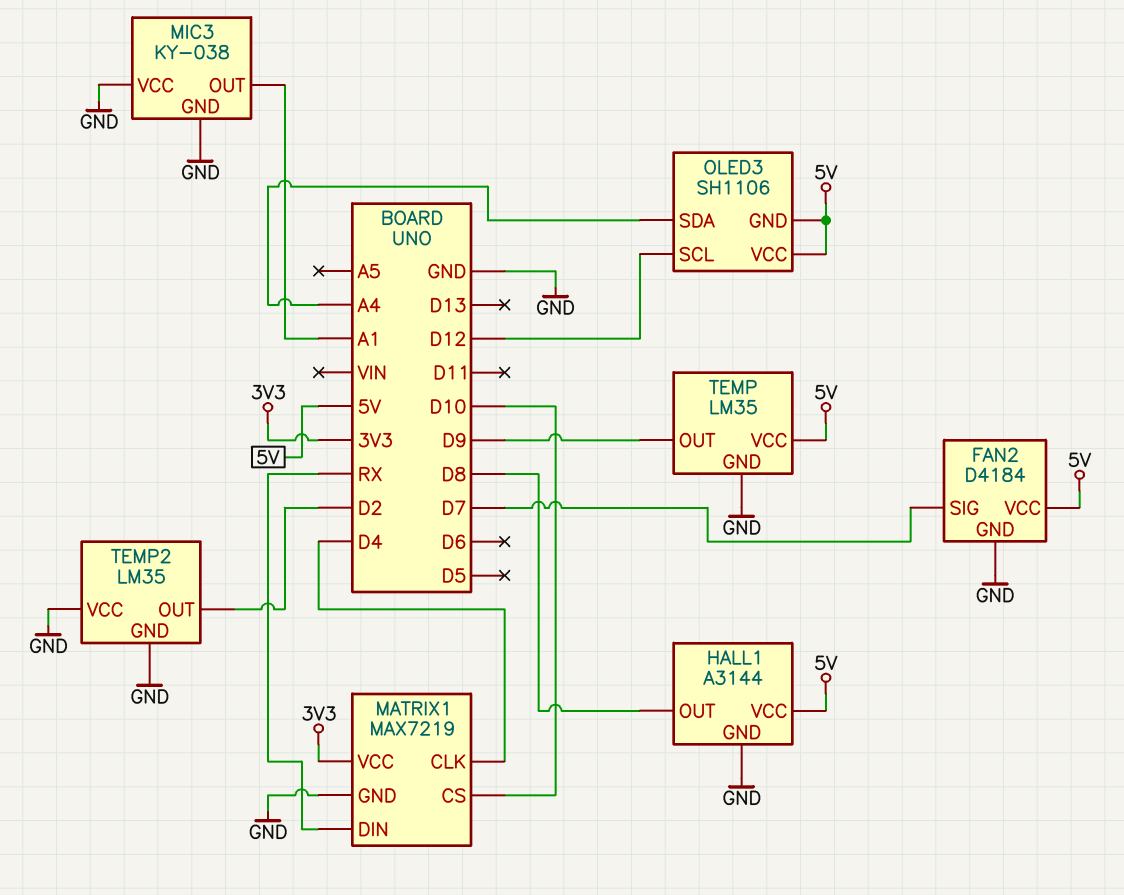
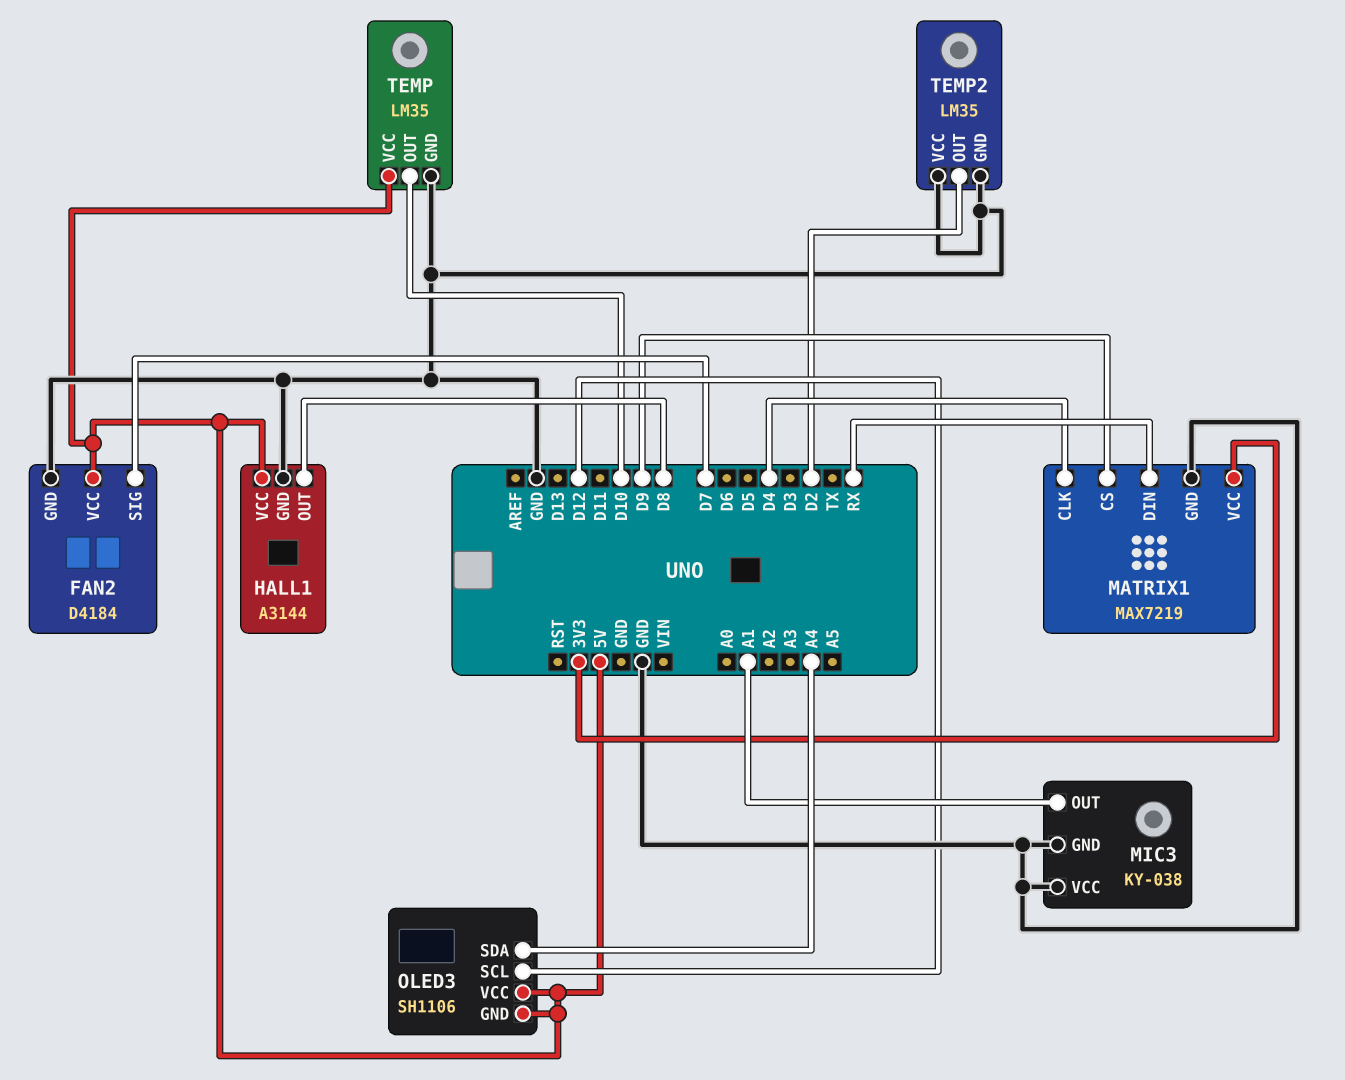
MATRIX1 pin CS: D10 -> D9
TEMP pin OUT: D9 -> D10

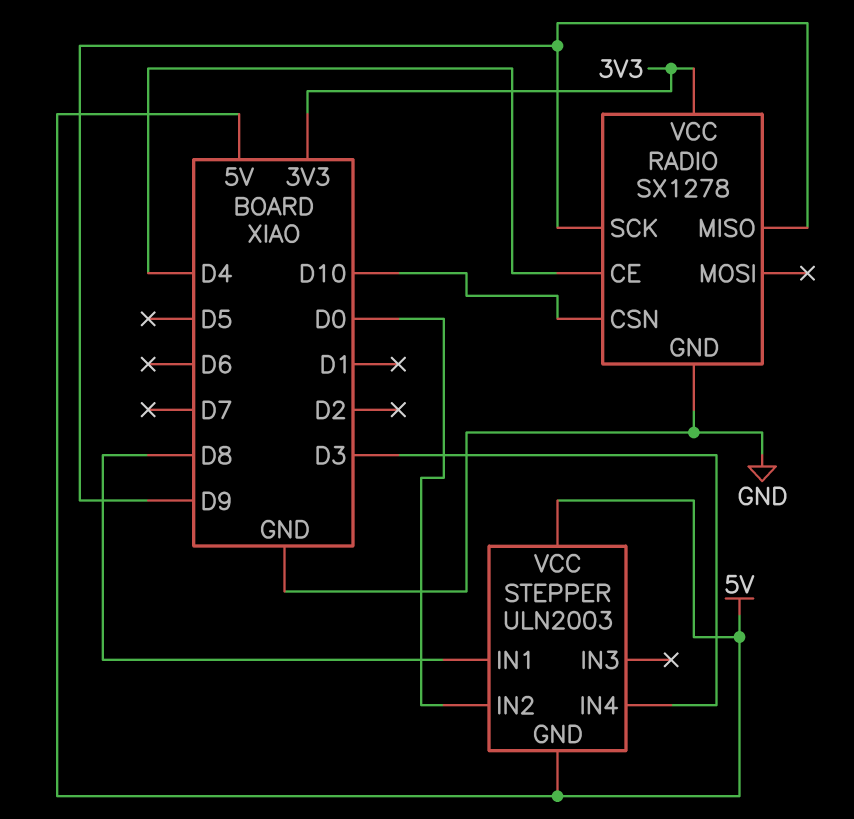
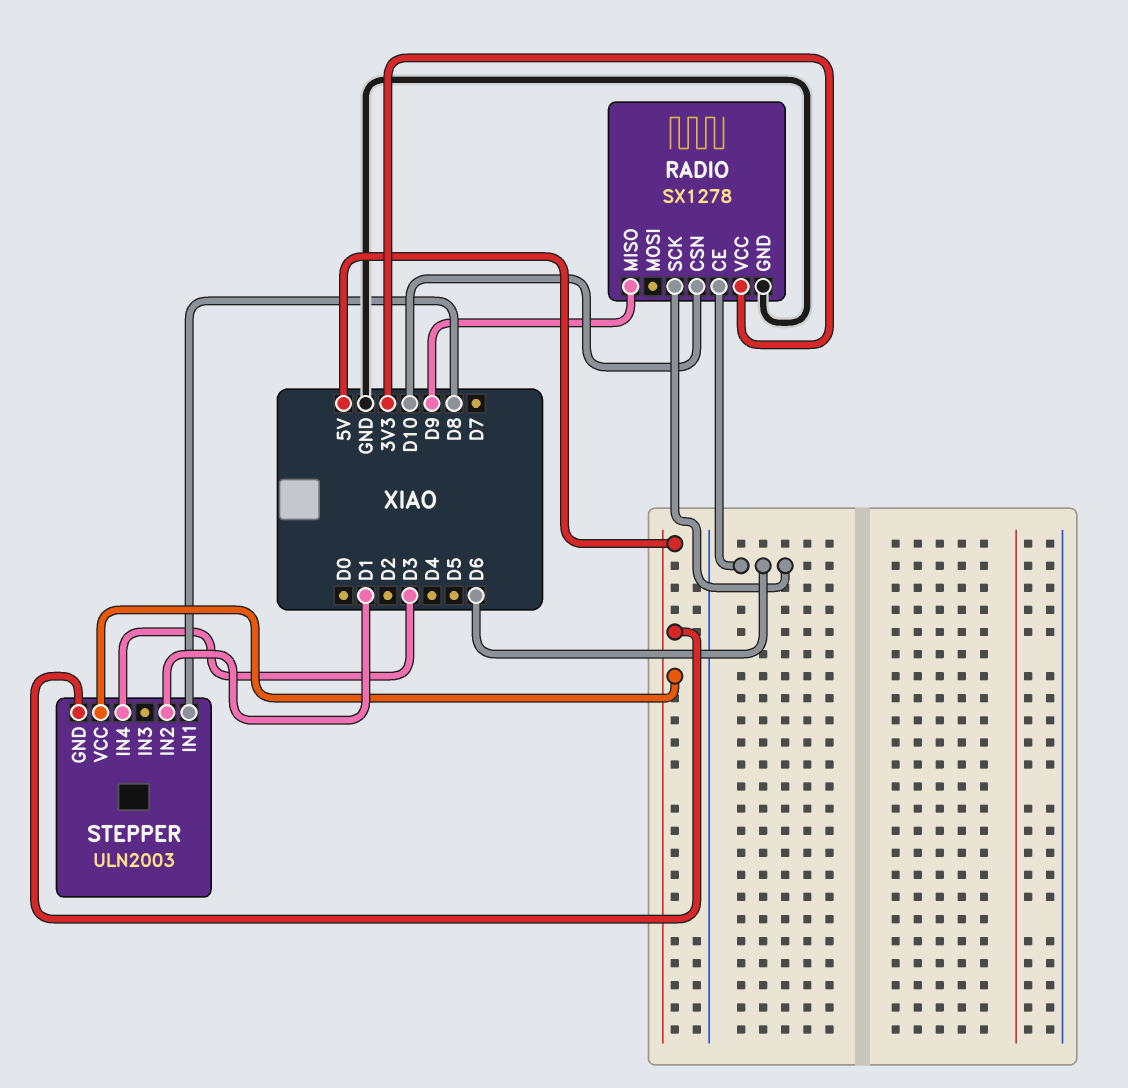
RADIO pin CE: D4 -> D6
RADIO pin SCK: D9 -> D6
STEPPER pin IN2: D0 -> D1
──────────────────────────────
HOW TO COMPLETE THIS TASK:
Repeat the records word for word. Leave out whatever pictures they hold.

OUTPUT OF THE TASK:
MATRIX1 pin CS: D10 -> D9
TEMP pin OUT: D9 -> D10

RADIO pin CE: D4 -> D6
RADIO pin SCK: D9 -> D6
STEPPER pin IN2: D0 -> D1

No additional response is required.